**Exercise details:** Rewrite the material below as a numbered list, starting at the line with "Is white plastic" and running to the final line, both ends included. Leave out blank lines.

(Saved data entries)

Start of Block

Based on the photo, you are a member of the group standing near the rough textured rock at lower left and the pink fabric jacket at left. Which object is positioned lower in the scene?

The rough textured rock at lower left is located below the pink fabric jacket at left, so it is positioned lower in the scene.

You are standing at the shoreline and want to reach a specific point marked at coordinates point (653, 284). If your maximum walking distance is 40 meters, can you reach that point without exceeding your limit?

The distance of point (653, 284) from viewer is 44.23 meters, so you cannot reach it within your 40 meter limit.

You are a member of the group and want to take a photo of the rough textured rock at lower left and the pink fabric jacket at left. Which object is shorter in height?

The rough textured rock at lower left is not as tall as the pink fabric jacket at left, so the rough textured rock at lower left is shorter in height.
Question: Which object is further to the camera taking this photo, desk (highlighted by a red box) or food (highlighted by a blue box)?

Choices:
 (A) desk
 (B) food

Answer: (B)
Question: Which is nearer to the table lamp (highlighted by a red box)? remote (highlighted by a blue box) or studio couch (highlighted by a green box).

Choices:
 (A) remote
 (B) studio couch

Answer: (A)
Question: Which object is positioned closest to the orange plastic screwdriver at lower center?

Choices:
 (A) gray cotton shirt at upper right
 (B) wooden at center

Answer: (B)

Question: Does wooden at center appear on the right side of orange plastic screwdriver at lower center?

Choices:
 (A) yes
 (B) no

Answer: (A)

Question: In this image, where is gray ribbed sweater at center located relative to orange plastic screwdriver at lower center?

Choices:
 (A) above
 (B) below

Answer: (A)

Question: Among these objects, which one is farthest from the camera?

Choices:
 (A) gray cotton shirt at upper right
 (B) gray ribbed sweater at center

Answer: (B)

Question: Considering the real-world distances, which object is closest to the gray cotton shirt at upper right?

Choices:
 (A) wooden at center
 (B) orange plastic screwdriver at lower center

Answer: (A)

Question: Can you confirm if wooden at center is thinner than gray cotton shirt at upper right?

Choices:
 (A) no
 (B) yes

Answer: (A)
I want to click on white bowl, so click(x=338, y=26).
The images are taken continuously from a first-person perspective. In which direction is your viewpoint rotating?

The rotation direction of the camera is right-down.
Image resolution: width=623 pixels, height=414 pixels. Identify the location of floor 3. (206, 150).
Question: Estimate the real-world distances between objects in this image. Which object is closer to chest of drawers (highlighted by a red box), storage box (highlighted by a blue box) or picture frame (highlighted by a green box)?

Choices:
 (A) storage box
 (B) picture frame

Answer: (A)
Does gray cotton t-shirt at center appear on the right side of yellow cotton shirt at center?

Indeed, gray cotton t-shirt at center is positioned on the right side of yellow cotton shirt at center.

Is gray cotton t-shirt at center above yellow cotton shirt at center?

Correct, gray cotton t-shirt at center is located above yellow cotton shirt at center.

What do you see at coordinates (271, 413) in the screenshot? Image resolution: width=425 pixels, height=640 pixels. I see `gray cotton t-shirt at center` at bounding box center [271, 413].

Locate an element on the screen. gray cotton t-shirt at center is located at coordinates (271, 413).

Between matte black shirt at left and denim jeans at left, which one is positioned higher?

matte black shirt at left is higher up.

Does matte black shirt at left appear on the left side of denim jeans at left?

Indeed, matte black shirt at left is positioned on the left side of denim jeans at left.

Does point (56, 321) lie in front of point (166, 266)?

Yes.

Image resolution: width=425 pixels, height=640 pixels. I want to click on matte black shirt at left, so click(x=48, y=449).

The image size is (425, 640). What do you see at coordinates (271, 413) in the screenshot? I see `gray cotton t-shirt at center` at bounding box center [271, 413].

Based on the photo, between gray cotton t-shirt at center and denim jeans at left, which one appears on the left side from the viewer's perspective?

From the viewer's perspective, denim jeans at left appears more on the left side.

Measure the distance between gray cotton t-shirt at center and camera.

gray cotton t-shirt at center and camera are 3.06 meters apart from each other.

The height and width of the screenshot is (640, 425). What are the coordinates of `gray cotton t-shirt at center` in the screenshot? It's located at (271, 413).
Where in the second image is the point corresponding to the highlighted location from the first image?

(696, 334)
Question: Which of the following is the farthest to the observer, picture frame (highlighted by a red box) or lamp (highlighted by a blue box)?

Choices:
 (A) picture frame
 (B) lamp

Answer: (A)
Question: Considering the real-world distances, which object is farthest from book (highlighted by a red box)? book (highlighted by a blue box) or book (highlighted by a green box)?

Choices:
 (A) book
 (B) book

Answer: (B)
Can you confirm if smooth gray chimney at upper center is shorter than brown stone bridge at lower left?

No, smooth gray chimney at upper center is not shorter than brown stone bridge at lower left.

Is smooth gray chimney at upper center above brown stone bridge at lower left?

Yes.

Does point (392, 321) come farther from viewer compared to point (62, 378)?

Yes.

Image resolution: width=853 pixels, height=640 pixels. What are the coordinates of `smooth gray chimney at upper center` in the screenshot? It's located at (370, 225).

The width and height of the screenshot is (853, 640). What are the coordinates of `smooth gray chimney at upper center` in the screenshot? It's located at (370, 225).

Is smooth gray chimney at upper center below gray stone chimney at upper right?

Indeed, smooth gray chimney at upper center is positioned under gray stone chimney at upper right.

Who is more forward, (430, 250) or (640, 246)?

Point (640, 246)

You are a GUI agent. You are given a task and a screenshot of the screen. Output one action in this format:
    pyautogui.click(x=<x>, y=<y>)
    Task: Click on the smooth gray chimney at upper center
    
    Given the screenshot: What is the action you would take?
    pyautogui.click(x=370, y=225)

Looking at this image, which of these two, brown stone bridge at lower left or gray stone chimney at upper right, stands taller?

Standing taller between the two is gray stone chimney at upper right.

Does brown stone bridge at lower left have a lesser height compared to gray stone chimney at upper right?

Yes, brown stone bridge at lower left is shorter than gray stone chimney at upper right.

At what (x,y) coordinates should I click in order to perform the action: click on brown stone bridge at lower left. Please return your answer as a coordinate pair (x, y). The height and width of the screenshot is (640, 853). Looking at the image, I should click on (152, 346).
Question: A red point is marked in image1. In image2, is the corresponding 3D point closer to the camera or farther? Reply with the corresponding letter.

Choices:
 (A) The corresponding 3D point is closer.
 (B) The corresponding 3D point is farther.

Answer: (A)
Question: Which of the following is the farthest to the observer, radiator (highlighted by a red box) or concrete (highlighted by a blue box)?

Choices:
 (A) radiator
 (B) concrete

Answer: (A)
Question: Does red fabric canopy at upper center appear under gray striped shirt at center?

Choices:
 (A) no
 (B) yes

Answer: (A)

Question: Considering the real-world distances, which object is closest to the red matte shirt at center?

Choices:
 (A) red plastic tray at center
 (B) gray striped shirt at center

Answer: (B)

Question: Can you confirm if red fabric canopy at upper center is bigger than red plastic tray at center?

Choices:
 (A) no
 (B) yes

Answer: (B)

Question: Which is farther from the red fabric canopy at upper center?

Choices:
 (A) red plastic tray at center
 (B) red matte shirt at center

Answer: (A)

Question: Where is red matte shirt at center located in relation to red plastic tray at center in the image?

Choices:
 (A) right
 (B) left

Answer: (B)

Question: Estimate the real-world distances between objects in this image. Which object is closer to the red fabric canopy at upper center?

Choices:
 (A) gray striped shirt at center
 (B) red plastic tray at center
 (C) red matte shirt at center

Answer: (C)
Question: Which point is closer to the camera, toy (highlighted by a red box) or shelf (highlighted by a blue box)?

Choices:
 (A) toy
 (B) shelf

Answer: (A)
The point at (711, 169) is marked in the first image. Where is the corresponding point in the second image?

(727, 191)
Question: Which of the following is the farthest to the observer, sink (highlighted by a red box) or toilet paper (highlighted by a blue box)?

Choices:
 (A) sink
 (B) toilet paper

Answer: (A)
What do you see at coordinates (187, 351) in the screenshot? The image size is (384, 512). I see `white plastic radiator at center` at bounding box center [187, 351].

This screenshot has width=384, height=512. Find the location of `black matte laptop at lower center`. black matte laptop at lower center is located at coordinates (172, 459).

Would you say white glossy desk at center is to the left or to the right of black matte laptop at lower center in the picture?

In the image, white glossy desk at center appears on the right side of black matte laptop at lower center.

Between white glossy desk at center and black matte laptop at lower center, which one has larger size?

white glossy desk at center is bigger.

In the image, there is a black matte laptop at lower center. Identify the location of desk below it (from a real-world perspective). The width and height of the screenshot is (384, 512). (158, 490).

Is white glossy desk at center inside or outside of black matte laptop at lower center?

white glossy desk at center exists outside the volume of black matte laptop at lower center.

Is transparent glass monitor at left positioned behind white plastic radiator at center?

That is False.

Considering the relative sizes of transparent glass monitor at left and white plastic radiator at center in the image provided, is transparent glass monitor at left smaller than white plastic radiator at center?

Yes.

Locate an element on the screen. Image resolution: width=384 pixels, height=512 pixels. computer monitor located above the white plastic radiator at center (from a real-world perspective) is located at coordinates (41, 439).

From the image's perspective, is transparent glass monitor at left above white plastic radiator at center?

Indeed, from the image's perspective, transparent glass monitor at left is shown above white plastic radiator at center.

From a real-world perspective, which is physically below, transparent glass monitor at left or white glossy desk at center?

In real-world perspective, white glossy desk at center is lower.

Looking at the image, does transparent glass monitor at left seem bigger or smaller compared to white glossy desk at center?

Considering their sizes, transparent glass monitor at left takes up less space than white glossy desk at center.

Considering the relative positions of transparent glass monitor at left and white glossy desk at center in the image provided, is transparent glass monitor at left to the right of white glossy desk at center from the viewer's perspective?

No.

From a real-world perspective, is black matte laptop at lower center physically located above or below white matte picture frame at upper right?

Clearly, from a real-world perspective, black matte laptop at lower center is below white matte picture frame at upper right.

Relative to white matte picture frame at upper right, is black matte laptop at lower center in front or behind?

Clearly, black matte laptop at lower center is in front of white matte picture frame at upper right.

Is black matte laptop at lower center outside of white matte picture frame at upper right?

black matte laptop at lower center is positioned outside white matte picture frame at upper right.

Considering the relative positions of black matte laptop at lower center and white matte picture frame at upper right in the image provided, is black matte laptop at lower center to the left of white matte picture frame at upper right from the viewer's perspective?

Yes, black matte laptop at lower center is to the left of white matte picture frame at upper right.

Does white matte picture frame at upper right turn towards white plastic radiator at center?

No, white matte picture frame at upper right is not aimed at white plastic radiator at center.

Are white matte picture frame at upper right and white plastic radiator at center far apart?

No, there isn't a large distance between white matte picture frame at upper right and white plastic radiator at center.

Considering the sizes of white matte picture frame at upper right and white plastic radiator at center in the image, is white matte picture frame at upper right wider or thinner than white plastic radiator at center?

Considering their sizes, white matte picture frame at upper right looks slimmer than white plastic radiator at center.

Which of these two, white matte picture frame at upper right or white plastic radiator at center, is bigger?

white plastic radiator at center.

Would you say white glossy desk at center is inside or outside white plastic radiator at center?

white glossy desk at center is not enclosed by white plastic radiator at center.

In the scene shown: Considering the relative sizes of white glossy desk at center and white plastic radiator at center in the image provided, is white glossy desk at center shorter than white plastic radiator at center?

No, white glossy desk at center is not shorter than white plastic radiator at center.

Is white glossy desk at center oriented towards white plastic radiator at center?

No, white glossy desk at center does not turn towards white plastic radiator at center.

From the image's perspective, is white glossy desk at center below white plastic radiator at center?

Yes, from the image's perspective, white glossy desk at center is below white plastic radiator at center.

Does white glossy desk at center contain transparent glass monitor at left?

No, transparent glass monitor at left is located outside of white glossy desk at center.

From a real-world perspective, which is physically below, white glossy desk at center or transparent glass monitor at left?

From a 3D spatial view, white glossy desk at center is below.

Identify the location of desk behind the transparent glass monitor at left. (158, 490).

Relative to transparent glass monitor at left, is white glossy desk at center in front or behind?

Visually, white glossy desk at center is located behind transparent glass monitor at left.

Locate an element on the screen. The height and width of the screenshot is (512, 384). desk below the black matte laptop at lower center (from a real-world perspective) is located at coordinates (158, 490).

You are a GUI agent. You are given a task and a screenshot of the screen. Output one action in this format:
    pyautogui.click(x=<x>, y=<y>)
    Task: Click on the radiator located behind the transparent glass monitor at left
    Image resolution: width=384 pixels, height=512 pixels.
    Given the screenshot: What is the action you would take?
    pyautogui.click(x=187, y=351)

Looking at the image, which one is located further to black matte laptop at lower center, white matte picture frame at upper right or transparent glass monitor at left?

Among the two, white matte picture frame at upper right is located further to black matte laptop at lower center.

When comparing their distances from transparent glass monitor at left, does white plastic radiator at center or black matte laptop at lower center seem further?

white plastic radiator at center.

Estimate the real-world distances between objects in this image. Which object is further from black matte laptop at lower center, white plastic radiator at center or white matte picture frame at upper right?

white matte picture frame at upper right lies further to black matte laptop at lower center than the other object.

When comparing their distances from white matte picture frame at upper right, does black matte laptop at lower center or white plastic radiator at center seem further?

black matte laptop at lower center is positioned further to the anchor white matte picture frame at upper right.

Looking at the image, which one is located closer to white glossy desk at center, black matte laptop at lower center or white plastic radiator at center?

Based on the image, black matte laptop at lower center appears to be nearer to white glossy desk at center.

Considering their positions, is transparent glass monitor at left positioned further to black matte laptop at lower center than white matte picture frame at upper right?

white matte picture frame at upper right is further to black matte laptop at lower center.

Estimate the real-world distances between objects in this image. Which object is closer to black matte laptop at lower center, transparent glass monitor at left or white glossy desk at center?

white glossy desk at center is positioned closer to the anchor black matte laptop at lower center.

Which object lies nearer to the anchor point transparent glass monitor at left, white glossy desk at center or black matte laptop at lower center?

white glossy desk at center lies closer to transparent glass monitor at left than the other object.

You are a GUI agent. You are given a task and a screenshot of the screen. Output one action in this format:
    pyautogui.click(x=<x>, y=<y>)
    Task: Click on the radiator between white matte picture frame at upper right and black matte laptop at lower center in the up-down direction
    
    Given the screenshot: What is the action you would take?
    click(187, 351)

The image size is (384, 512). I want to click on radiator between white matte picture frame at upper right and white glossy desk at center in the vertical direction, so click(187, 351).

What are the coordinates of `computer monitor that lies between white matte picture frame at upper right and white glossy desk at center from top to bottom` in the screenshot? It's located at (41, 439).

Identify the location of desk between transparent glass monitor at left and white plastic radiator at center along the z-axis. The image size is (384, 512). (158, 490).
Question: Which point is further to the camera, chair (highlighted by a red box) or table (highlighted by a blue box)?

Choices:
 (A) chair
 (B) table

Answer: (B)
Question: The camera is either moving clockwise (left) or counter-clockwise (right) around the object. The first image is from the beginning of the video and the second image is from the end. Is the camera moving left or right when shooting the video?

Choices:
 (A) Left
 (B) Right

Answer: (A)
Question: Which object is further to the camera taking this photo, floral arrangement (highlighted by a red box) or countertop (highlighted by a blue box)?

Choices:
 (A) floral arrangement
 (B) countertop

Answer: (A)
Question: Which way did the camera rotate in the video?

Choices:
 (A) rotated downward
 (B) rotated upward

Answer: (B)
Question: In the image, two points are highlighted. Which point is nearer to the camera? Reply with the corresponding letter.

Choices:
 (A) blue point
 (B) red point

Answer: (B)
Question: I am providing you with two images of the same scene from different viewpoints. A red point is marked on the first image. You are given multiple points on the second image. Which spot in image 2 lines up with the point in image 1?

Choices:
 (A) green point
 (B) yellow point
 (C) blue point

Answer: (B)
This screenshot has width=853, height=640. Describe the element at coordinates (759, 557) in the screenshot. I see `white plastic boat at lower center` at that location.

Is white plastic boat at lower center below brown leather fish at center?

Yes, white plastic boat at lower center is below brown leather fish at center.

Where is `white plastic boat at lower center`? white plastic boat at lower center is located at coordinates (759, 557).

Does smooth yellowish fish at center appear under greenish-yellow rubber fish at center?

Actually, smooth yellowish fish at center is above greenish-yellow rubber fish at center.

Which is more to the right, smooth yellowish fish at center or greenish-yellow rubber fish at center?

End of Block

**Result for this exercise:**
1. Is white plastic boat at lower center below brown leather fish at center?
2. Yes, white plastic boat at lower center is below brown leather fish at center.
3. Where is `white plastic boat at lower center`? white plastic boat at lower center is located at coordinates (759, 557).
4. Does smooth yellowish fish at center appear under greenish-yellow rubber fish at center?
5. Actually, smooth yellowish fish at center is above greenish-yellow rubber fish at center.
6. Which is more to the right, smooth yellowish fish at center or greenish-yellow rubber fish at center?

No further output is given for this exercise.